-- Supplied data follows --
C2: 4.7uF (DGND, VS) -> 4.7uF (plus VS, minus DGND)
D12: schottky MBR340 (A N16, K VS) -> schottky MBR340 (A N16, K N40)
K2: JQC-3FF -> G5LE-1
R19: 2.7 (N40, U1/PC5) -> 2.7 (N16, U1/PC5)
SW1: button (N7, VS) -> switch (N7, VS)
-- Supplied data concluded --
• _Work to be completed_: Transcribe every entry exactly as it reads.

• _Written response_:
C2: 4.7uF (DGND, VS) -> 4.7uF (plus VS, minus DGND)
D12: schottky MBR340 (A N16, K VS) -> schottky MBR340 (A N16, K N40)
K2: JQC-3FF -> G5LE-1
R19: 2.7 (N40, U1/PC5) -> 2.7 (N16, U1/PC5)
SW1: button (N7, VS) -> switch (N7, VS)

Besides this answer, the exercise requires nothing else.